THE PROBLEM>
The reply must repeat each entry exactly and contain no pictures.

LISTED ENTRIES>
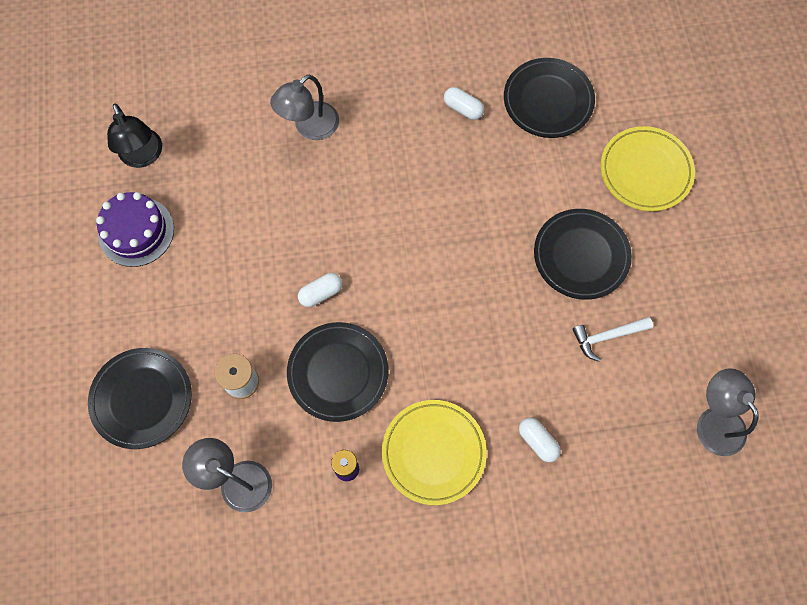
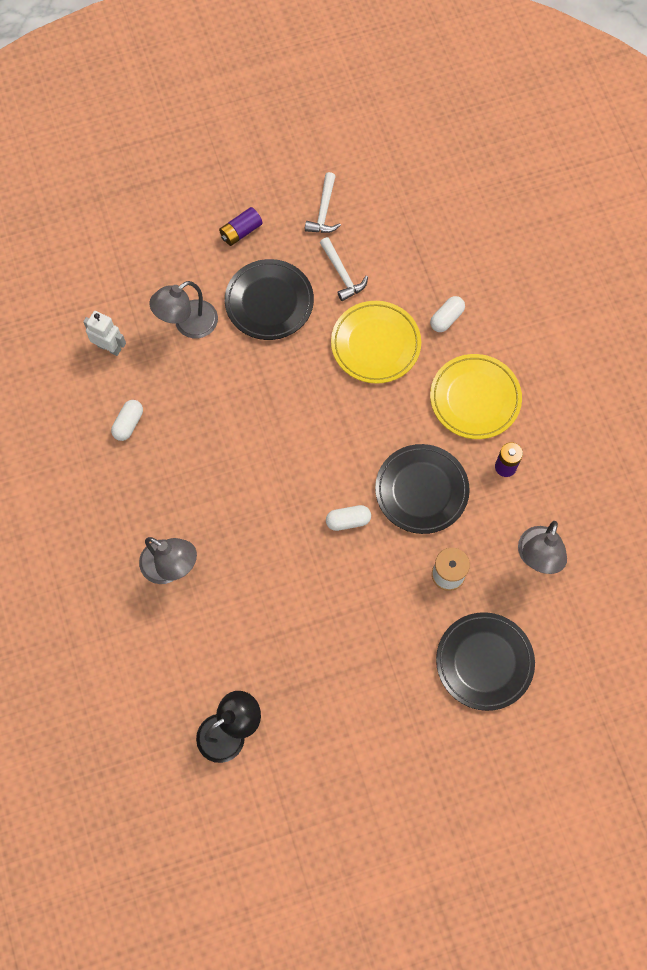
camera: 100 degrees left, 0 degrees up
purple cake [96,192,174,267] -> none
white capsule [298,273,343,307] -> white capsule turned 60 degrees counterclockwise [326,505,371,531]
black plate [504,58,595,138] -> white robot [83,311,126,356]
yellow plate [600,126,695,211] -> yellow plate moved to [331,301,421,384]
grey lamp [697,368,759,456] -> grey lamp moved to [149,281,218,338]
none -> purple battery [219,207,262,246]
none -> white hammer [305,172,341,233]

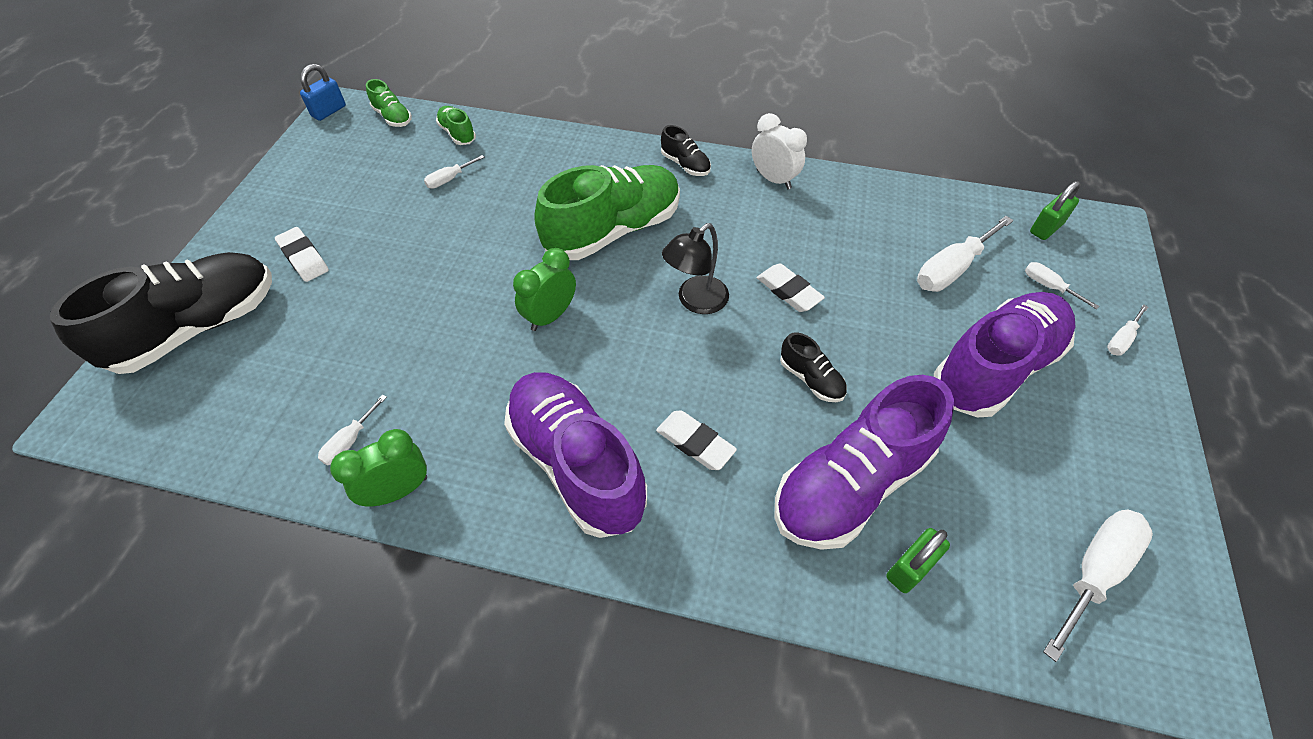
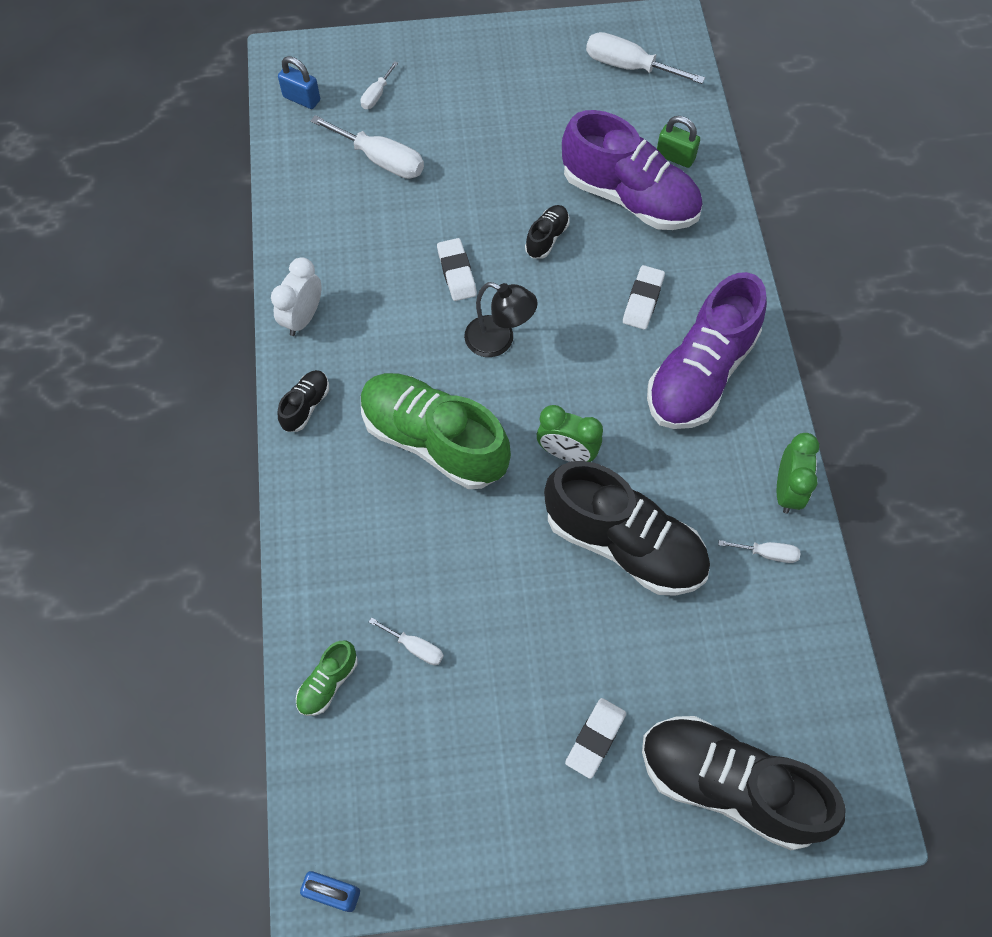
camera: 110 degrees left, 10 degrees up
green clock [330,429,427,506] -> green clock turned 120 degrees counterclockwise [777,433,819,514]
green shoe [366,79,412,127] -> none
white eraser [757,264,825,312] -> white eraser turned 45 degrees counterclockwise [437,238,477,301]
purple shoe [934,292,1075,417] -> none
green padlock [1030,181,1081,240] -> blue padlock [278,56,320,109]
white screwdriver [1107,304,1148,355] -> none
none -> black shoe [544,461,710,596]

OUTPUT FOR THIS TASK>
camera: 100 degrees left, 0 degrees up
purple cake [96,192,174,267] -> none
white capsule [298,273,343,307] -> white capsule turned 60 degrees counterclockwise [326,505,371,531]
black plate [504,58,595,138] -> white robot [83,311,126,356]
yellow plate [600,126,695,211] -> yellow plate moved to [331,301,421,384]
grey lamp [697,368,759,456] -> grey lamp moved to [149,281,218,338]
none -> purple battery [219,207,262,246]
none -> white hammer [305,172,341,233]

camera: 110 degrees left, 10 degrees up
green clock [330,429,427,506] -> green clock turned 120 degrees counterclockwise [777,433,819,514]
green shoe [366,79,412,127] -> none
white eraser [757,264,825,312] -> white eraser turned 45 degrees counterclockwise [437,238,477,301]
purple shoe [934,292,1075,417] -> none
green padlock [1030,181,1081,240] -> blue padlock [278,56,320,109]
white screwdriver [1107,304,1148,355] -> none
none -> black shoe [544,461,710,596]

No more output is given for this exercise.